» **What to produce**: When you reach the line that contains "black 1x2 brick [230,332,322,515] -> none", give it back exactly along with each line after it to the end of the entries; skip any pictures.
-*-
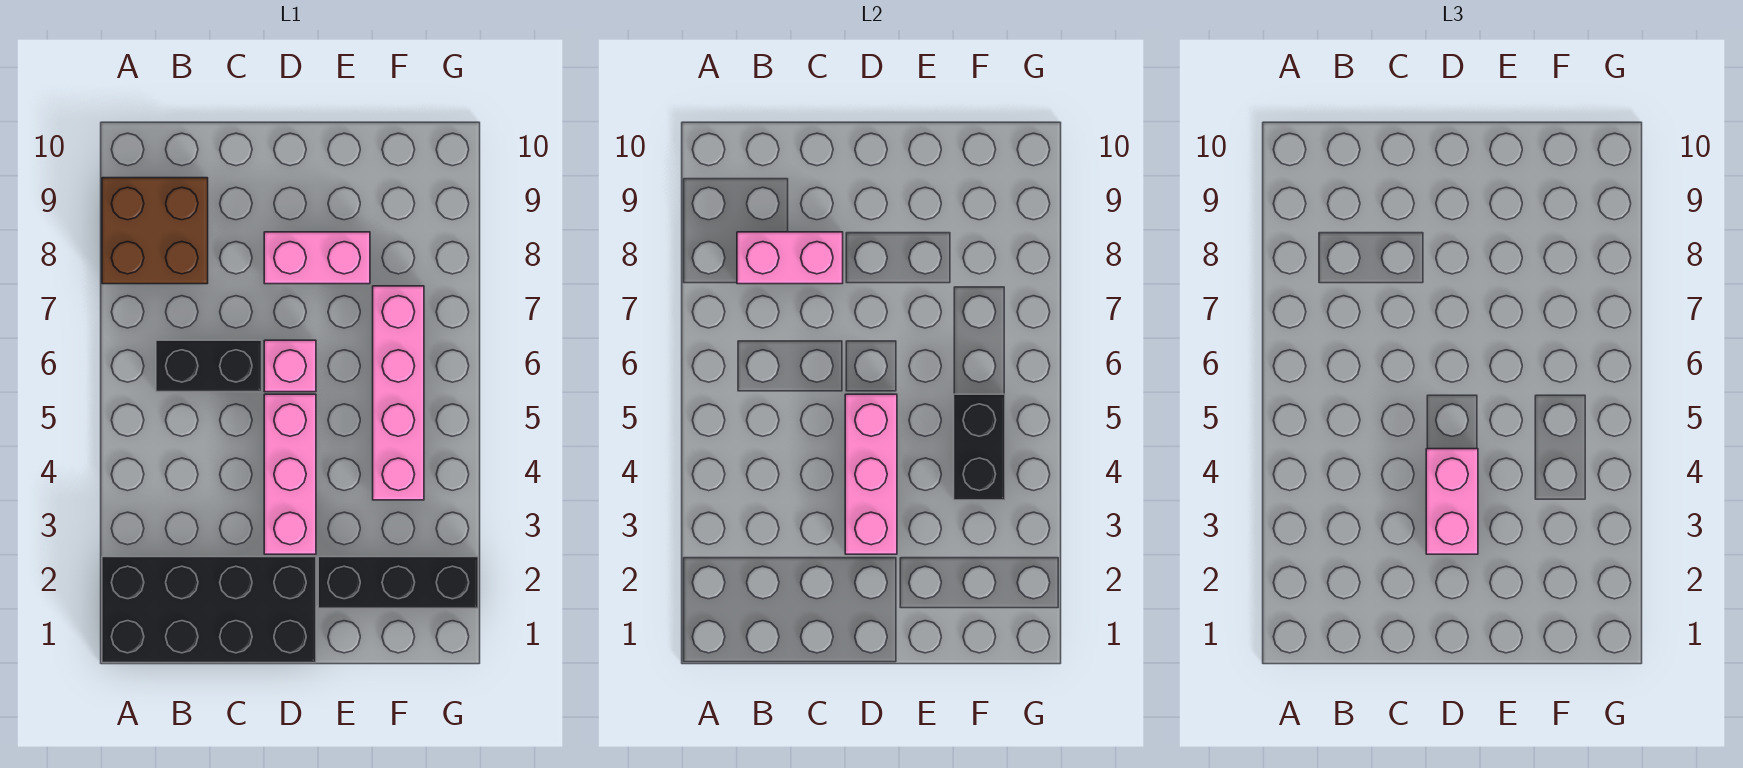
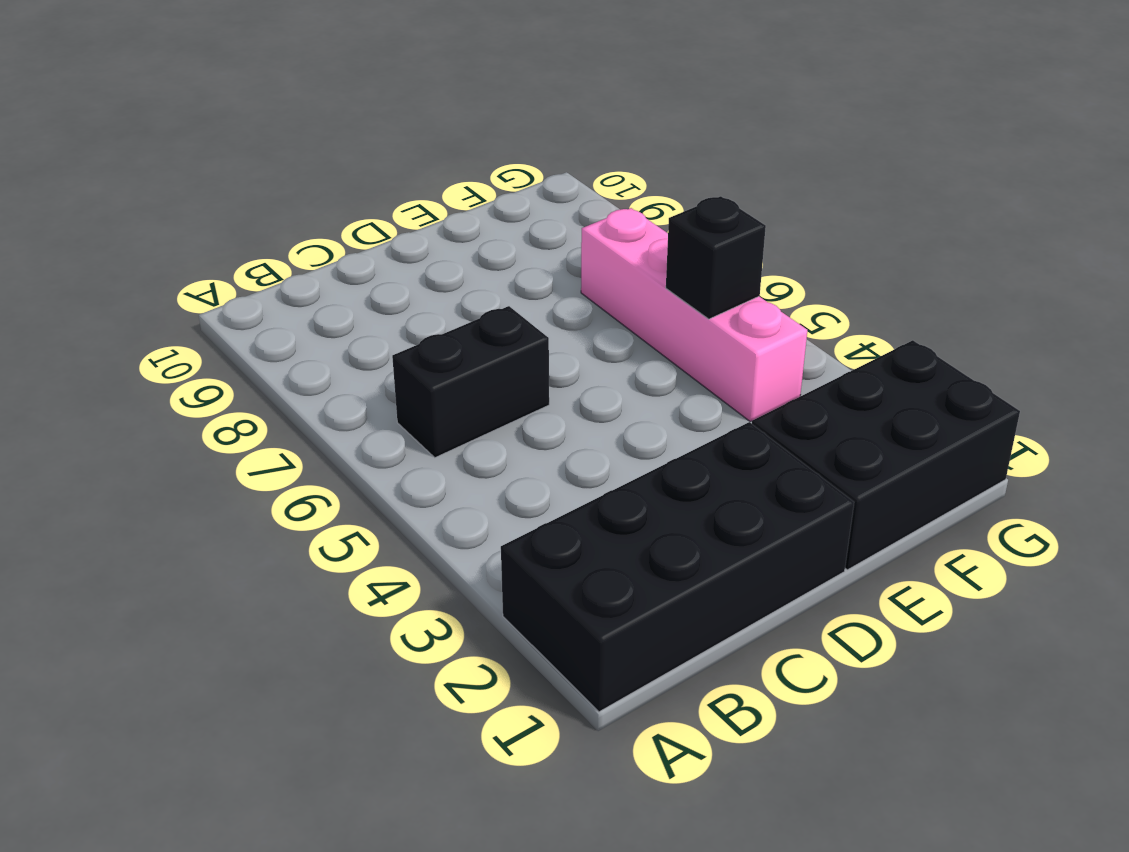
black 2x3 brick [752,340,1020,570] -> black 1x3 brick [318,557,478,608]
black 1x1 brick [666,196,766,319] -> black 1x2 brick [954,394,1005,500]
none -> brown 2x2 brick [102,178,208,284]
none -> pink 1x3 brick [264,394,316,554]
none -> pink 1x1 brick [264,340,316,392]

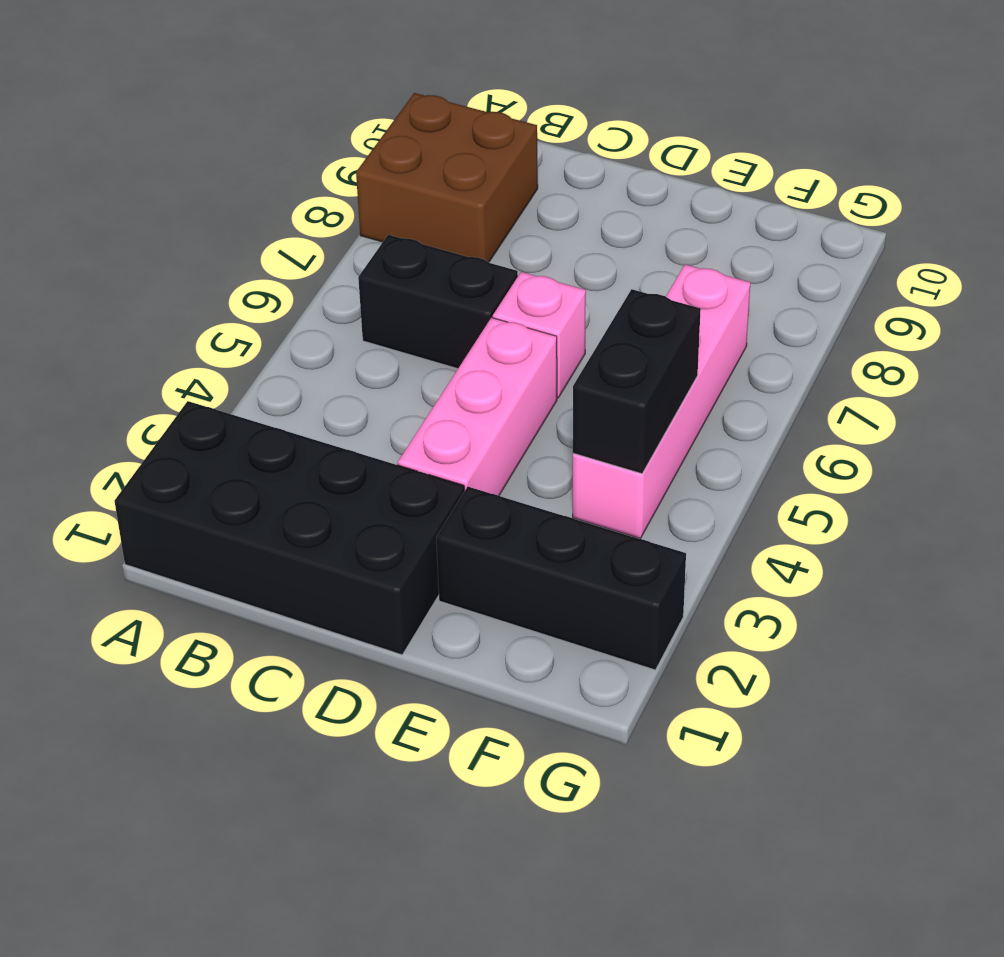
none -> pink 1x2 brick [264,232,370,284]
none -> pink 1x2 brick [737,232,843,284]
none -> pink 1x3 brick [845,394,897,554]

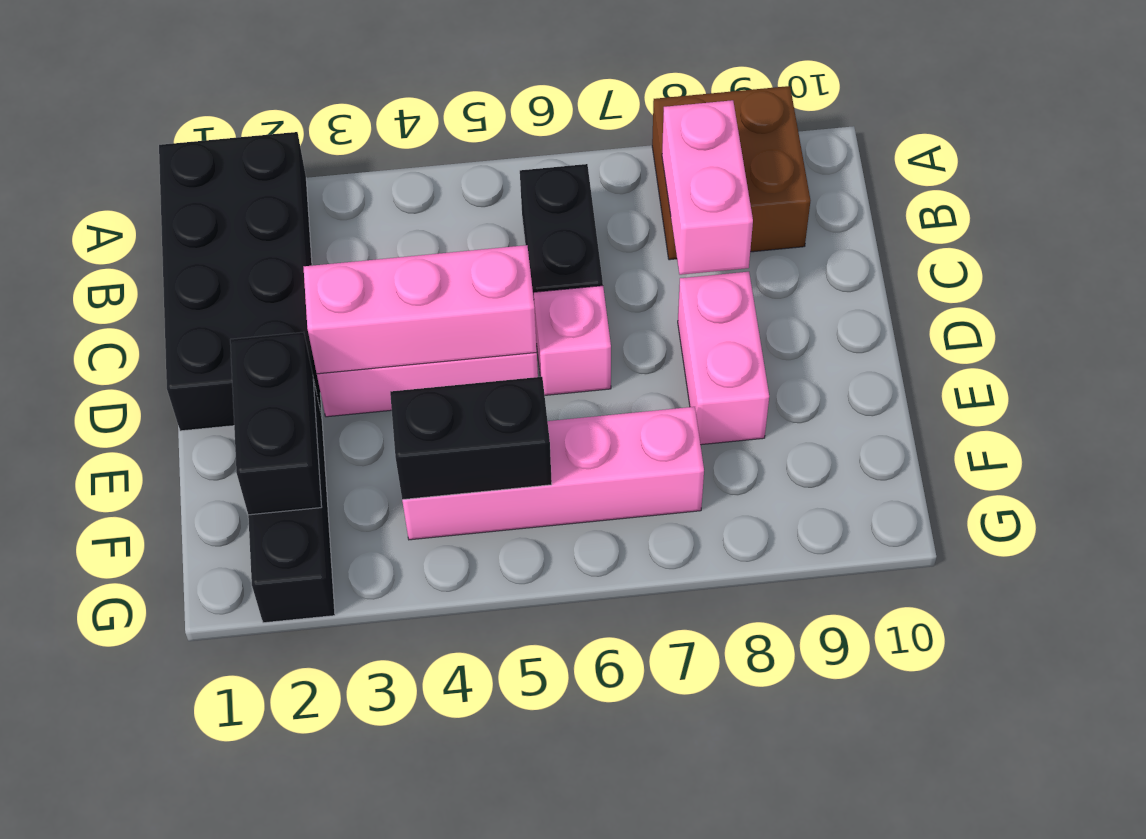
black 1x2 brick [230,332,322,515] -> none
none -> pink 1x2 brick [1426,449,1478,554]

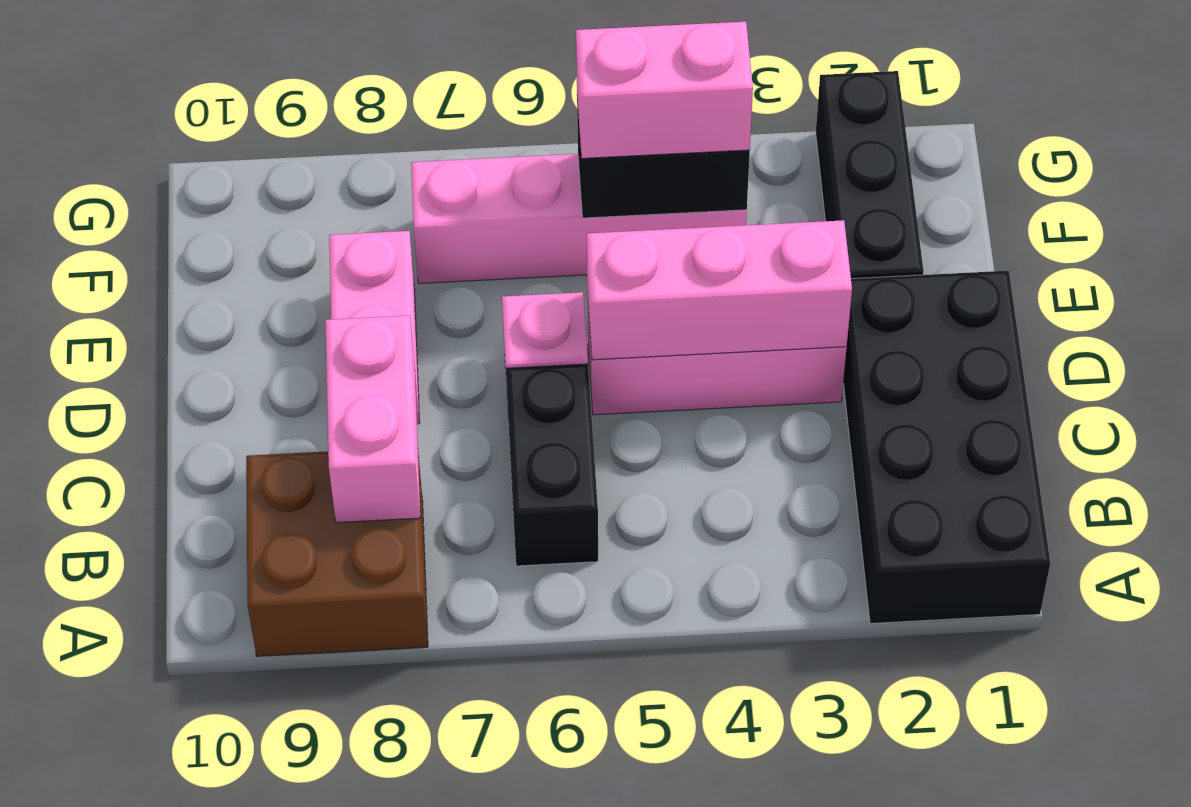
pink 1x2 brick [576,22,753,158] -> pink 1x2 brick moved to [1426,449,1478,554]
-*-
» **Output of the exercise**:
black 1x2 brick [230,332,322,515] -> none
none -> pink 1x2 brick [1426,449,1478,554]

pink 1x2 brick [576,22,753,158] -> pink 1x2 brick moved to [1426,449,1478,554]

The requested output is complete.